Instructions for the task: Check each line of the material below for the word "black". State how many lines have it, and nothing more.

Data below:
····················

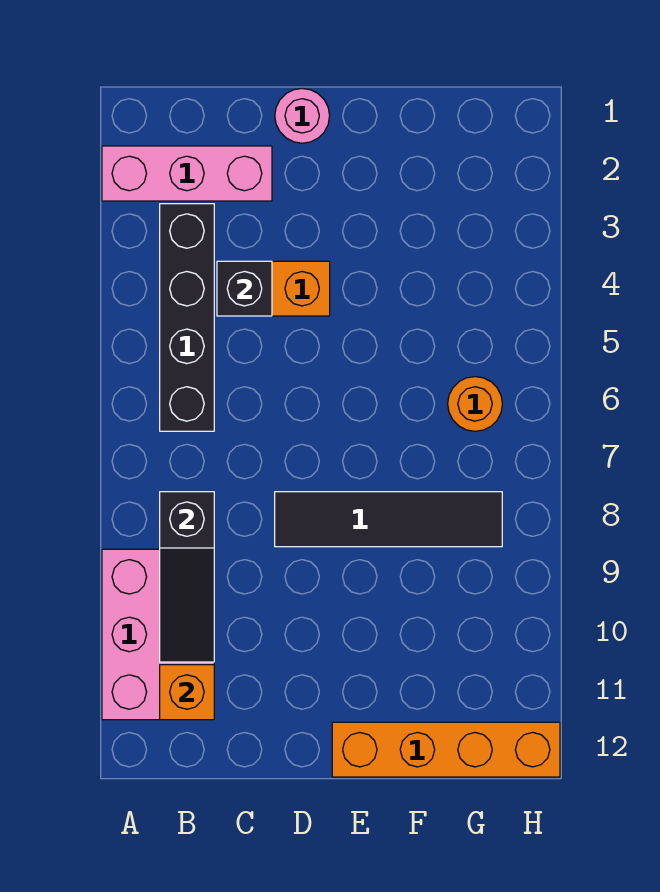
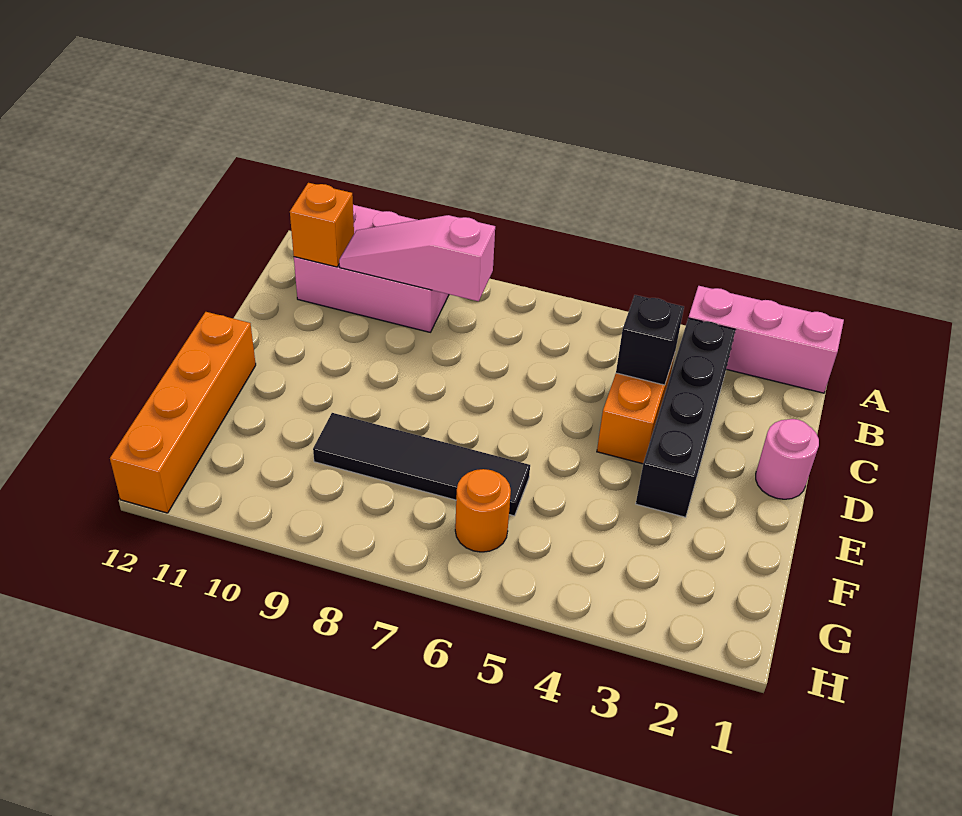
pink brick A2:C2 level 1 -> pink brick A1:A3 level 1
black brick B3:B6 level 1 -> black brick B3:E3 level 1
black slope B8:B10 level 2 top 8 -> pink slope B8:B10 level 2 top 8
black tile D8:G8 level 1 -> black tile F6:F9 level 1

····················

Written answer: 3